→ **EXERCISE DESCRIPTION**
An exact reproduction of every record is required.

→ **TASK MATERIAL**
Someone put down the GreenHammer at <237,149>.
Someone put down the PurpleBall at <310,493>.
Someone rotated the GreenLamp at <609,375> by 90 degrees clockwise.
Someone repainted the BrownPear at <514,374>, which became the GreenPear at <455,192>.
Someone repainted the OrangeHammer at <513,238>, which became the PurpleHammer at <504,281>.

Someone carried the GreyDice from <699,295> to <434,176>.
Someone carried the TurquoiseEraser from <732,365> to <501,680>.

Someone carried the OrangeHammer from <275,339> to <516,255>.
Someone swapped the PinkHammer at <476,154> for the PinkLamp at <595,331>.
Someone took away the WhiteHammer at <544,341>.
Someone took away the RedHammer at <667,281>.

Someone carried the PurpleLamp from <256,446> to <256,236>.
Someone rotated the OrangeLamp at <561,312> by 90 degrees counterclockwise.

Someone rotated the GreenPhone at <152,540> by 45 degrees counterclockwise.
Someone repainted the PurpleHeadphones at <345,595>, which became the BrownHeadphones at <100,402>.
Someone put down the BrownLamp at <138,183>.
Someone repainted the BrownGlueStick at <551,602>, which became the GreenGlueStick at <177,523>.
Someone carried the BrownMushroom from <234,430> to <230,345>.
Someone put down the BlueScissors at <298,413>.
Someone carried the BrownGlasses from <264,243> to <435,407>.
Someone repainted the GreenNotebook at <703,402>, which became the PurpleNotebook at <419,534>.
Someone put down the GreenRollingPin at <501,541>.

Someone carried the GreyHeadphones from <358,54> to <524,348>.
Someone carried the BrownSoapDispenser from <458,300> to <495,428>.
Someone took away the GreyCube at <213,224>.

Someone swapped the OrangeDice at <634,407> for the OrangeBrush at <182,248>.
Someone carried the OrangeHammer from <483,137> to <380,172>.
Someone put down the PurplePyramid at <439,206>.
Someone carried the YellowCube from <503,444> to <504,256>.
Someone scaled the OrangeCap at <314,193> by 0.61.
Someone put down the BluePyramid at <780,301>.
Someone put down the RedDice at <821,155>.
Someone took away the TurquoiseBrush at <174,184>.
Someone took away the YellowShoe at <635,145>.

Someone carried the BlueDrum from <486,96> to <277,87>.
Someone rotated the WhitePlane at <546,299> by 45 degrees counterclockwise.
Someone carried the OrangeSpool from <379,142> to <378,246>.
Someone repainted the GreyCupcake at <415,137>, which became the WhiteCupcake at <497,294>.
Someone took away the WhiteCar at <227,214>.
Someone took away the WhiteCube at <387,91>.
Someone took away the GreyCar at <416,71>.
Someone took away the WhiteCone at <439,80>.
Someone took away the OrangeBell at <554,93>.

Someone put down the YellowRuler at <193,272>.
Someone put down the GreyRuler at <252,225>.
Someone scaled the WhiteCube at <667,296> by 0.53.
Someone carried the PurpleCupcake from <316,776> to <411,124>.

→ **RESPONSE AREA**
Someone put down the GreenHammer at <237,149>.
Someone put down the PurpleBall at <310,493>.
Someone rotated the GreenLamp at <609,375> by 90 degrees clockwise.
Someone repainted the BrownPear at <514,374>, which became the GreenPear at <455,192>.
Someone repainted the OrangeHammer at <513,238>, which became the PurpleHammer at <504,281>.

Someone carried the GreyDice from <699,295> to <434,176>.
Someone carried the TurquoiseEraser from <732,365> to <501,680>.

Someone carried the OrangeHammer from <275,339> to <516,255>.
Someone swapped the PinkHammer at <476,154> for the PinkLamp at <595,331>.
Someone took away the WhiteHammer at <544,341>.
Someone took away the RedHammer at <667,281>.

Someone carried the PurpleLamp from <256,446> to <256,236>.
Someone rotated the OrangeLamp at <561,312> by 90 degrees counterclockwise.

Someone rotated the GreenPhone at <152,540> by 45 degrees counterclockwise.
Someone repainted the PurpleHeadphones at <345,595>, which became the BrownHeadphones at <100,402>.
Someone put down the BrownLamp at <138,183>.
Someone repainted the BrownGlueStick at <551,602>, which became the GreenGlueStick at <177,523>.
Someone carried the BrownMushroom from <234,430> to <230,345>.
Someone put down the BlueScissors at <298,413>.
Someone carried the BrownGlasses from <264,243> to <435,407>.
Someone repainted the GreenNotebook at <703,402>, which became the PurpleNotebook at <419,534>.
Someone put down the GreenRollingPin at <501,541>.

Someone carried the GreyHeadphones from <358,54> to <524,348>.
Someone carried the BrownSoapDispenser from <458,300> to <495,428>.
Someone took away the GreyCube at <213,224>.

Someone swapped the OrangeDice at <634,407> for the OrangeBrush at <182,248>.
Someone carried the OrangeHammer from <483,137> to <380,172>.
Someone put down the PurplePyramid at <439,206>.
Someone carried the YellowCube from <503,444> to <504,256>.
Someone scaled the OrangeCap at <314,193> by 0.61.
Someone put down the BluePyramid at <780,301>.
Someone put down the RedDice at <821,155>.
Someone took away the TurquoiseBrush at <174,184>.
Someone took away the YellowShoe at <635,145>.

Someone carried the BlueDrum from <486,96> to <277,87>.
Someone rotated the WhitePlane at <546,299> by 45 degrees counterclockwise.
Someone carried the OrangeSpool from <379,142> to <378,246>.
Someone repainted the GreyCupcake at <415,137>, which became the WhiteCupcake at <497,294>.
Someone took away the WhiteCar at <227,214>.
Someone took away the WhiteCube at <387,91>.
Someone took away the GreyCar at <416,71>.
Someone took away the WhiteCone at <439,80>.
Someone took away the OrangeBell at <554,93>.

Someone put down the YellowRuler at <193,272>.
Someone put down the GreyRuler at <252,225>.
Someone scaled the WhiteCube at <667,296> by 0.53.
Someone carried the PurpleCupcake from <316,776> to <411,124>.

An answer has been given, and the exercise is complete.